Collected data
————

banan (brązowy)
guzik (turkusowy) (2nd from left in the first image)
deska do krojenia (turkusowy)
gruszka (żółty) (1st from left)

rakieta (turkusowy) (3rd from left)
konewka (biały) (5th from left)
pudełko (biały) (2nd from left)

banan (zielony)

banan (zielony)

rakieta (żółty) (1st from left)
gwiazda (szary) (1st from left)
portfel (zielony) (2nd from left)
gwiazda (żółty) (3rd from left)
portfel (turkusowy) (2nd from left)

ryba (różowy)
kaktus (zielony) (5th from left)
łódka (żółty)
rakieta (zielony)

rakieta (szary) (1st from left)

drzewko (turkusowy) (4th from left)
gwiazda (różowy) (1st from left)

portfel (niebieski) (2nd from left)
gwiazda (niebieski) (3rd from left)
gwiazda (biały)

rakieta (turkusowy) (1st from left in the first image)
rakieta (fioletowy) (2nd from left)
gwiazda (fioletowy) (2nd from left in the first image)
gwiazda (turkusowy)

————

What the exercise asks: What's wanted is a faithful copy of each entry above.

Solution:
banan (brązowy)
guzik (turkusowy) (2nd from left in the first image)
deska do krojenia (turkusowy)
gruszka (żółty) (1st from left)

rakieta (turkusowy) (3rd from left)
konewka (biały) (5th from left)
pudełko (biały) (2nd from left)

banan (zielony)

banan (zielony)

rakieta (żółty) (1st from left)
gwiazda (szary) (1st from left)
portfel (zielony) (2nd from left)
gwiazda (żółty) (3rd from left)
portfel (turkusowy) (2nd from left)

ryba (różowy)
kaktus (zielony) (5th from left)
łódka (żółty)
rakieta (zielony)

rakieta (szary) (1st from left)

drzewko (turkusowy) (4th from left)
gwiazda (różowy) (1st from left)

portfel (niebieski) (2nd from left)
gwiazda (niebieski) (3rd from left)
gwiazda (biały)

rakieta (turkusowy) (1st from left in the first image)
rakieta (fioletowy) (2nd from left)
gwiazda (fioletowy) (2nd from left in the first image)
gwiazda (turkusowy)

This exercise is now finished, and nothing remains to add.